§ Work required:
What you return must be every line below that includes the word "turquoise".

========================================================================

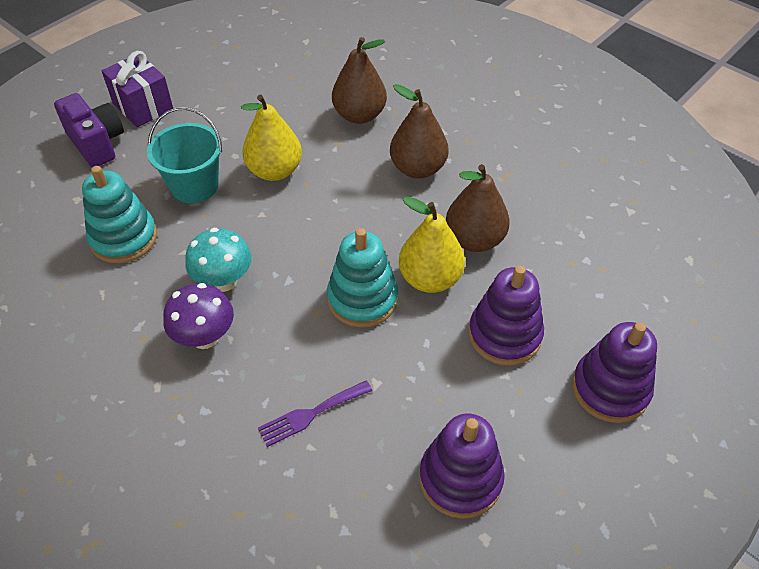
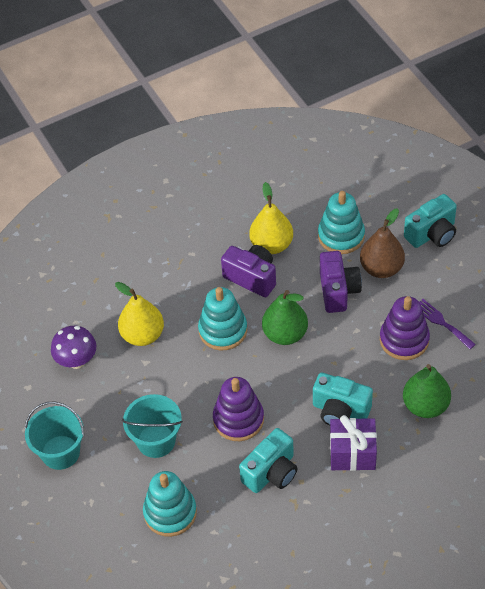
brown pear: 3 -> 1
green pear: 0 -> 2
purple camera: 1 -> 2
purple stacking toy: 3 -> 2
turquoise bucket: 1 -> 2
turquoise camera: 0 -> 3
turquoise mushroom: 1 -> 0
turquoise stacking toy: 2 -> 3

========================================================================

§ Response:
turquoise bucket: 1 -> 2
turquoise camera: 0 -> 3
turquoise mushroom: 1 -> 0
turquoise stacking toy: 2 -> 3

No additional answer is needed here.